__Deine Aufgabe__:
Gib die Zeilen unverändert wieder: Beginne bei der Zeile, die „Image resolution: width=960 pixels, height=540 pixels. Find“ enthält, und höre nach der Zeile auf, die „object is located at coordinates (476, 289).“ enthält.

___ Eingabedaten ___

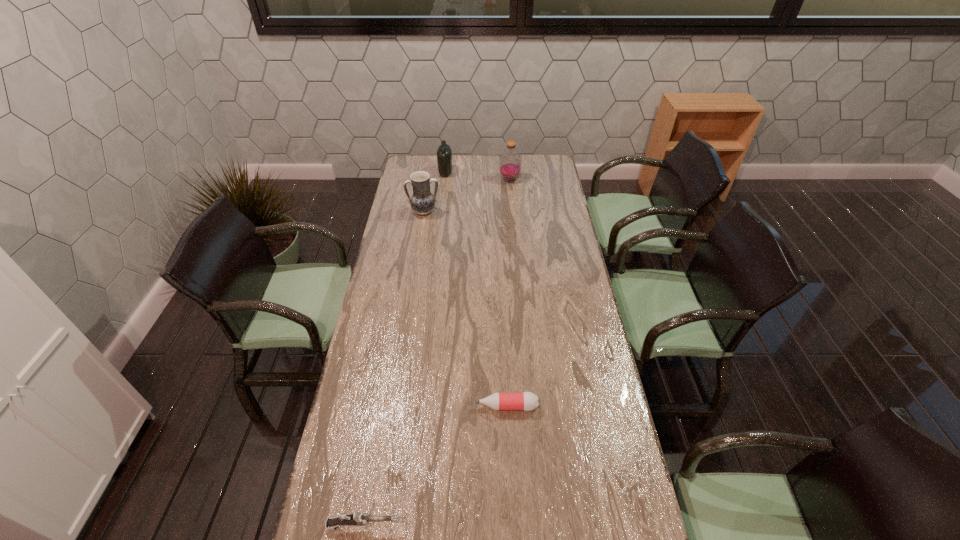
The height and width of the screenshot is (540, 960). In order to click on vacant region between the pottery and the fourth farthest object in this screenshot , I will do `click(466, 309)`.

Locate an element on the screen. vacant space that is in between the leftmost bottle and the shortest bottle is located at coordinates (476, 289).

The height and width of the screenshot is (540, 960). What are the coordinates of `free space between the nearest object and the third nearest object` in the screenshot? It's located at (394, 369).

Image resolution: width=960 pixels, height=540 pixels. Find the location of `vacant area between the nearest object and the pottery`. vacant area between the nearest object and the pottery is located at coordinates 394,369.

Where is `vacant area that lies between the leftmost bottle and the shortest object`? vacant area that lies between the leftmost bottle and the shortest object is located at coordinates (476, 289).

Locate an element on the screen. This screenshot has width=960, height=540. object that is the closest to the nearest object is located at coordinates (528, 401).

Locate an element on the screen. the closest object to the pottery is located at coordinates (444, 153).

Identify which bottle is the second closest to the gun. Please provide its 2D coordinates. Your answer should be formatted as a tuple, i.e. [(x, y)], where the tuple contains the x and y coordinates of a point satisfying the conditions above.

[(510, 164)]

Locate an element on the screen. Image resolution: width=960 pixels, height=540 pixels. bottle that stands as the third closest to the nearest object is located at coordinates (444, 153).

Where is `free point that satisfies the following two spatial constraints: 1. on the front side of the leftmost bottle; 2. aimed along the barrel of the fourth tallest object`? The width and height of the screenshot is (960, 540). free point that satisfies the following two spatial constraints: 1. on the front side of the leftmost bottle; 2. aimed along the barrel of the fourth tallest object is located at coordinates (407, 526).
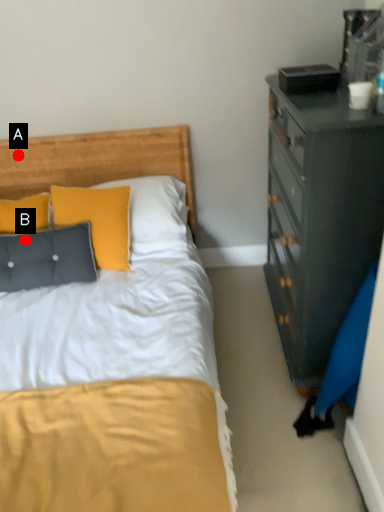
Question: Two points are circled on the image, labeled by A and B beside each circle. Which point is closer to the camera?

Choices:
 (A) A is closer
 (B) B is closer

Answer: (B)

___

__Antwortfeld__:
Image resolution: width=960 pixels, height=540 pixels. Find the location of `vacant area between the nearest object and the pottery`. vacant area between the nearest object and the pottery is located at coordinates 394,369.

Where is `vacant area that lies between the leftmost bottle and the shortest object`? vacant area that lies between the leftmost bottle and the shortest object is located at coordinates (476, 289).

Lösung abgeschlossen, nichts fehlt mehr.